▶ **Objective**
Can you reproduce the records below line for line, leaving out the pictures?
[start of Extracted information]
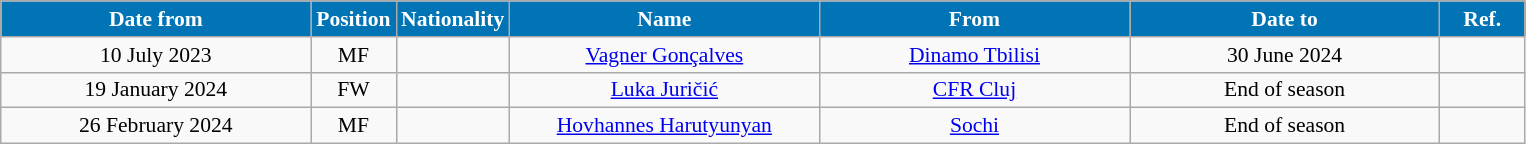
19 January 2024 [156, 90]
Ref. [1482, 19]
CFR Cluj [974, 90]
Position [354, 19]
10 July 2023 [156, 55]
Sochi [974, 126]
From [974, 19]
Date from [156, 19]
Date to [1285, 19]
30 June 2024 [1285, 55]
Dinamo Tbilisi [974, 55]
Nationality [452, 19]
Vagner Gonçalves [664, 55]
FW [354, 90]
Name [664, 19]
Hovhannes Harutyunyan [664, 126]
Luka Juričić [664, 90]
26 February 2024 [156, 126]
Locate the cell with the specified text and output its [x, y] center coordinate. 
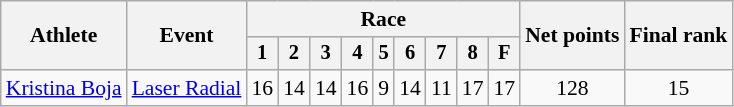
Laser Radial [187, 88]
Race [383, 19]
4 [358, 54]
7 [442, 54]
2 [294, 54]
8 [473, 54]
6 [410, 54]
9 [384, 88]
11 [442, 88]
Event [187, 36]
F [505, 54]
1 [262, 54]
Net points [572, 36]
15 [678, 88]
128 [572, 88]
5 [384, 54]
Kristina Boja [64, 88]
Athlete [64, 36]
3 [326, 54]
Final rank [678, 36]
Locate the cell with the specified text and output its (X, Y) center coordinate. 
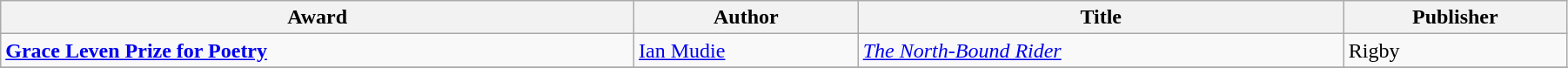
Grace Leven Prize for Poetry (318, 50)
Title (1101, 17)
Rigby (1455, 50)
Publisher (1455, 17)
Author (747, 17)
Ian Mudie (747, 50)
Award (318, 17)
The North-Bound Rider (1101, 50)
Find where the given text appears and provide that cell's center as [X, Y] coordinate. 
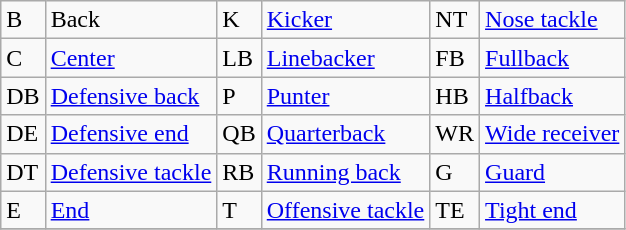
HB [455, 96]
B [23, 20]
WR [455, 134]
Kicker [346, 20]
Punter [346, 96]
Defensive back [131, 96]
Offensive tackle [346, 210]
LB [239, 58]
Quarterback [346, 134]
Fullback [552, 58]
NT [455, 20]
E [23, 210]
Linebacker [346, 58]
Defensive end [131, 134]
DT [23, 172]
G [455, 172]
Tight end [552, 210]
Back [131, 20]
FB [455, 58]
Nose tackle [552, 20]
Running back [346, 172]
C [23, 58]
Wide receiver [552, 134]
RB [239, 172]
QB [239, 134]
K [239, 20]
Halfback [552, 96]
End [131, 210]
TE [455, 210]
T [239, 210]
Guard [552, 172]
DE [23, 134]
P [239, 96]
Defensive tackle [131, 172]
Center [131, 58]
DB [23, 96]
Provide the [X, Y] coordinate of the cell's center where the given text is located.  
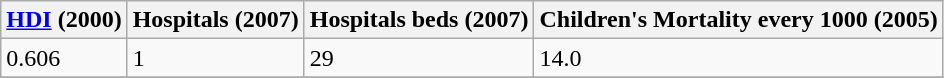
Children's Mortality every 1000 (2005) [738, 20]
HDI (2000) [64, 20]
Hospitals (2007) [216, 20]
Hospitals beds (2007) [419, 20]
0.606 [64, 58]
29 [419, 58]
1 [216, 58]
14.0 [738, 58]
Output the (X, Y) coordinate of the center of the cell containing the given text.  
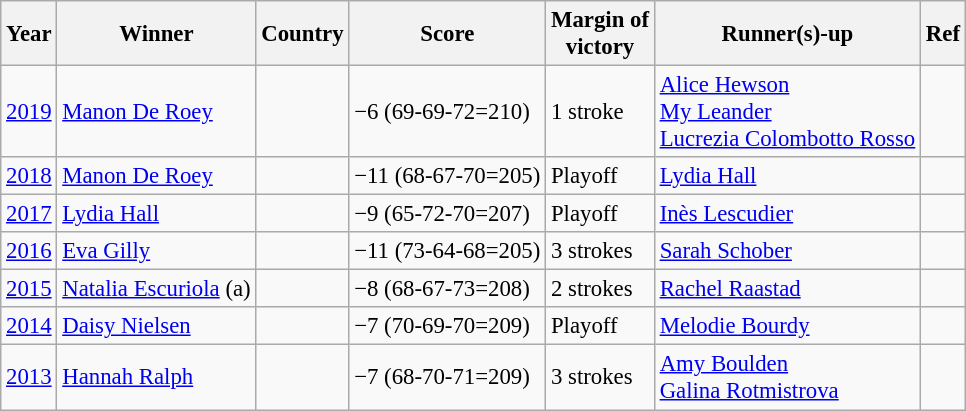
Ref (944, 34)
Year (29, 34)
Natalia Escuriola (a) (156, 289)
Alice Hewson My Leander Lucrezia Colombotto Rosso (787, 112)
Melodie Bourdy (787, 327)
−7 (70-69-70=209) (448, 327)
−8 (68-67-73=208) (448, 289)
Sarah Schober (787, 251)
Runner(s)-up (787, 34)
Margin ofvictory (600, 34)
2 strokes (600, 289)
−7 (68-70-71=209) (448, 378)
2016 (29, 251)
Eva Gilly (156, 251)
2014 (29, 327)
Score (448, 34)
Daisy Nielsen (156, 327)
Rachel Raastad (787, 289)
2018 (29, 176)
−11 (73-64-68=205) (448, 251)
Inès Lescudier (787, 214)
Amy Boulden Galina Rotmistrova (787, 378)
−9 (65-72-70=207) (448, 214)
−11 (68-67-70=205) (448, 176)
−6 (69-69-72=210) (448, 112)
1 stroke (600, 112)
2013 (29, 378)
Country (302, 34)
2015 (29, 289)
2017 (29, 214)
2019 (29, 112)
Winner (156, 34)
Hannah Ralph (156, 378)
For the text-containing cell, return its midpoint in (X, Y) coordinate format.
[end of Extracted information]
▶ **Final result**
19 January 2024 [156, 90]
Ref. [1482, 19]
CFR Cluj [974, 90]
Position [354, 19]
10 July 2023 [156, 55]
Sochi [974, 126]
From [974, 19]
Date from [156, 19]
Date to [1285, 19]
30 June 2024 [1285, 55]
Dinamo Tbilisi [974, 55]
Nationality [452, 19]
Vagner Gonçalves [664, 55]
FW [354, 90]
Name [664, 19]
Hovhannes Harutyunyan [664, 126]
Luka Juričić [664, 90]
26 February 2024 [156, 126]
Locate the cell with the specified text and output its [x, y] center coordinate. 
Laser Radial [187, 88]
Race [383, 19]
4 [358, 54]
7 [442, 54]
2 [294, 54]
8 [473, 54]
6 [410, 54]
9 [384, 88]
11 [442, 88]
Event [187, 36]
F [505, 54]
1 [262, 54]
Net points [572, 36]
15 [678, 88]
128 [572, 88]
5 [384, 54]
Kristina Boja [64, 88]
Athlete [64, 36]
3 [326, 54]
Final rank [678, 36]
Locate the cell with the specified text and output its (X, Y) center coordinate. 
Grace Leven Prize for Poetry (318, 50)
Title (1101, 17)
Rigby (1455, 50)
Publisher (1455, 17)
Author (747, 17)
Ian Mudie (747, 50)
Award (318, 17)
The North-Bound Rider (1101, 50)
Find where the given text appears and provide that cell's center as [X, Y] coordinate. 
HB [455, 96]
B [23, 20]
WR [455, 134]
Kicker [346, 20]
Punter [346, 96]
Defensive back [131, 96]
Offensive tackle [346, 210]
LB [239, 58]
Quarterback [346, 134]
Fullback [552, 58]
NT [455, 20]
E [23, 210]
Linebacker [346, 58]
Defensive end [131, 134]
DT [23, 172]
G [455, 172]
Tight end [552, 210]
Back [131, 20]
FB [455, 58]
Nose tackle [552, 20]
Running back [346, 172]
C [23, 58]
Wide receiver [552, 134]
RB [239, 172]
QB [239, 134]
K [239, 20]
Halfback [552, 96]
End [131, 210]
TE [455, 210]
T [239, 210]
Guard [552, 172]
DE [23, 134]
P [239, 96]
Defensive tackle [131, 172]
Center [131, 58]
DB [23, 96]
Provide the [X, Y] coordinate of the cell's center where the given text is located.  
Children's Mortality every 1000 (2005) [738, 20]
HDI (2000) [64, 20]
Hospitals (2007) [216, 20]
Hospitals beds (2007) [419, 20]
0.606 [64, 58]
29 [419, 58]
1 [216, 58]
14.0 [738, 58]
Output the (X, Y) coordinate of the center of the cell containing the given text.  
Ref (944, 34)
Year (29, 34)
Natalia Escuriola (a) (156, 289)
Alice Hewson My Leander Lucrezia Colombotto Rosso (787, 112)
Melodie Bourdy (787, 327)
−7 (70-69-70=209) (448, 327)
−8 (68-67-73=208) (448, 289)
Sarah Schober (787, 251)
Runner(s)-up (787, 34)
Margin ofvictory (600, 34)
2 strokes (600, 289)
−7 (68-70-71=209) (448, 378)
2016 (29, 251)
Eva Gilly (156, 251)
2014 (29, 327)
Score (448, 34)
Daisy Nielsen (156, 327)
Rachel Raastad (787, 289)
2018 (29, 176)
−11 (73-64-68=205) (448, 251)
Inès Lescudier (787, 214)
Amy Boulden Galina Rotmistrova (787, 378)
−9 (65-72-70=207) (448, 214)
−11 (68-67-70=205) (448, 176)
−6 (69-69-72=210) (448, 112)
1 stroke (600, 112)
2013 (29, 378)
Country (302, 34)
2015 (29, 289)
2017 (29, 214)
2019 (29, 112)
Winner (156, 34)
Hannah Ralph (156, 378)
For the text-containing cell, return its midpoint in (X, Y) coordinate format.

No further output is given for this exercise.